__Required work__:
When a picture appears in the listing, leave it out and copy the rest exactly as it stands.

--

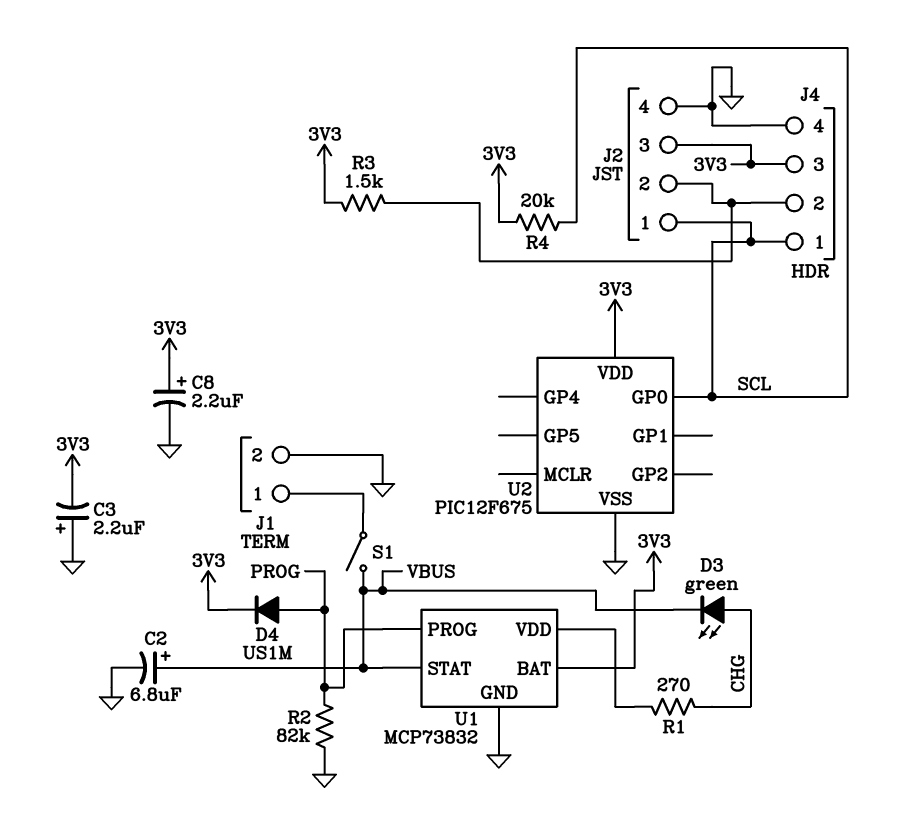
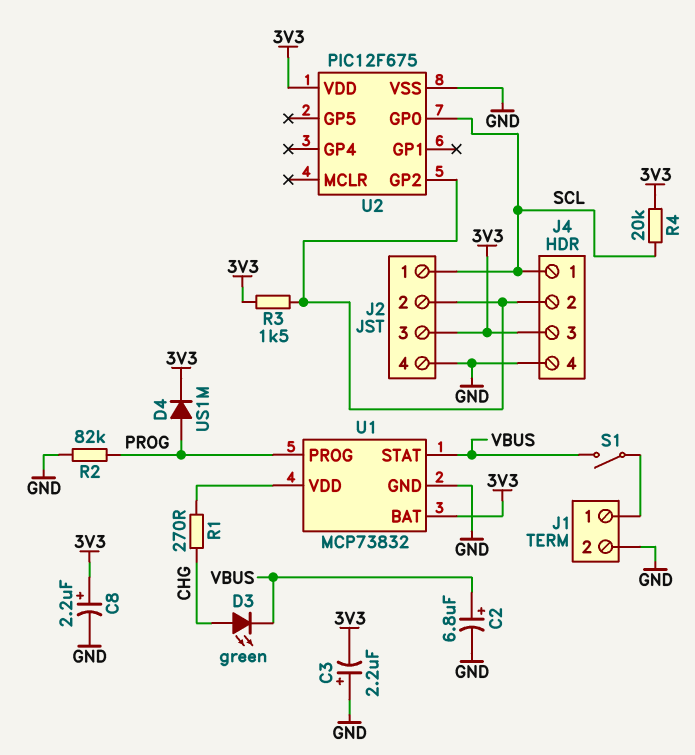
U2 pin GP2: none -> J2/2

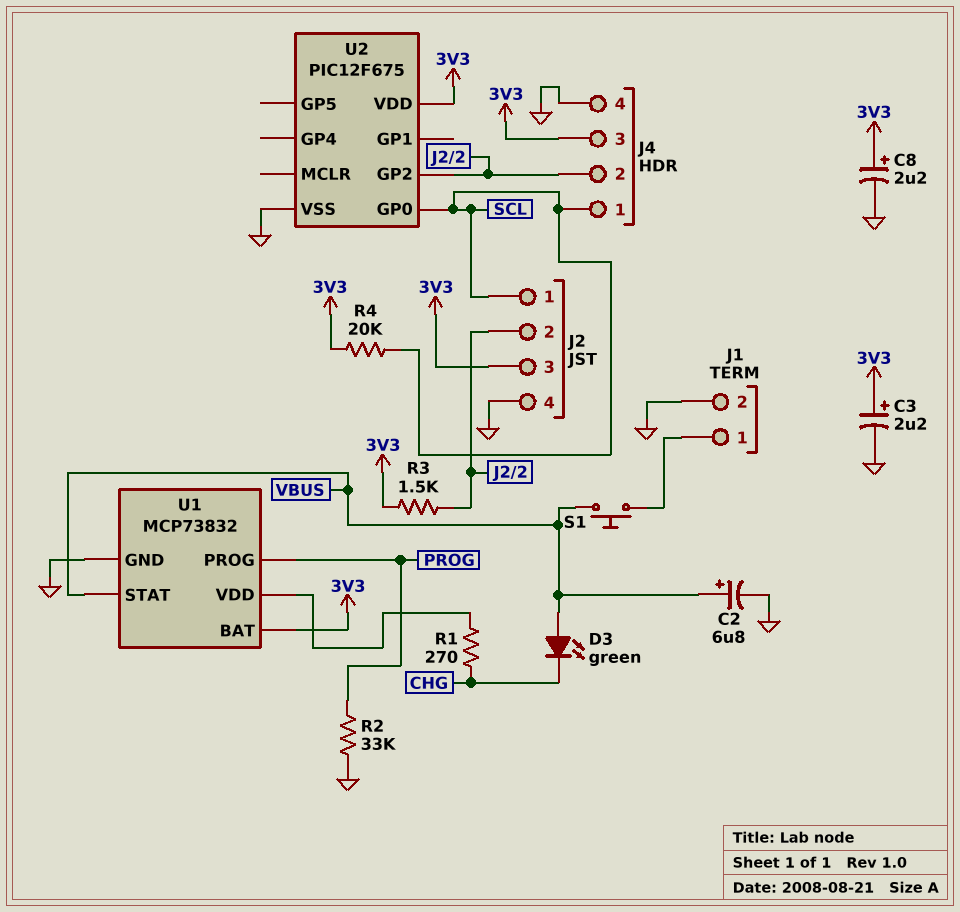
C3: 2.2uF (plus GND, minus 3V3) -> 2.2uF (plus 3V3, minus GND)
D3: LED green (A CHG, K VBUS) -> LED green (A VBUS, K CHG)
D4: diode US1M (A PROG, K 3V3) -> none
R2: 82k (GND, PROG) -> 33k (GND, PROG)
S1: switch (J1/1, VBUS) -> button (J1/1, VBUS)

--

__Solution to the problem__:
U2 pin GP2: none -> J2/2

C3: 2.2uF (plus GND, minus 3V3) -> 2.2uF (plus 3V3, minus GND)
D3: LED green (A CHG, K VBUS) -> LED green (A VBUS, K CHG)
D4: diode US1M (A PROG, K 3V3) -> none
R2: 82k (GND, PROG) -> 33k (GND, PROG)
S1: switch (J1/1, VBUS) -> button (J1/1, VBUS)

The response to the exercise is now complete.